Retype exactly the lines from the one holding "- moved: flat" through the final line of the data, both included.

> DATA EXCERPT
· · ·

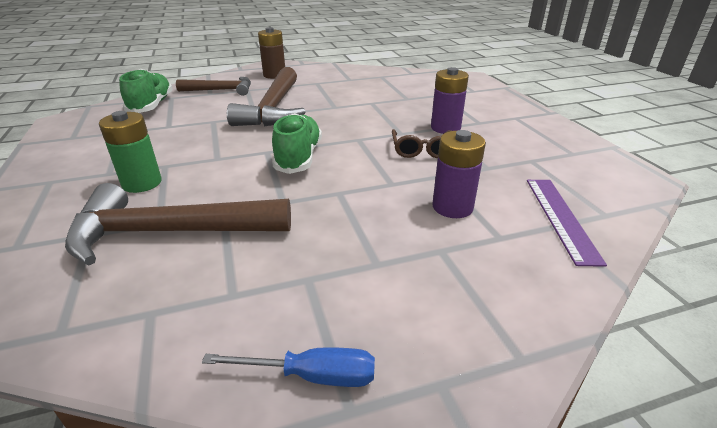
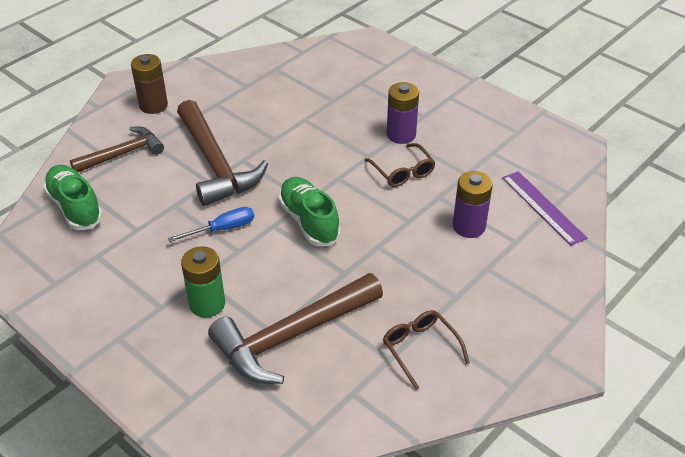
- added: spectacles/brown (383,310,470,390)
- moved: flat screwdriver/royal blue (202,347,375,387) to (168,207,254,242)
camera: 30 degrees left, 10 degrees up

· · ·

> ANSWER BOX
- moved: flat screwdriver/royal blue (202,347,375,387) to (168,207,254,242)
camera: 30 degrees left, 10 degrees up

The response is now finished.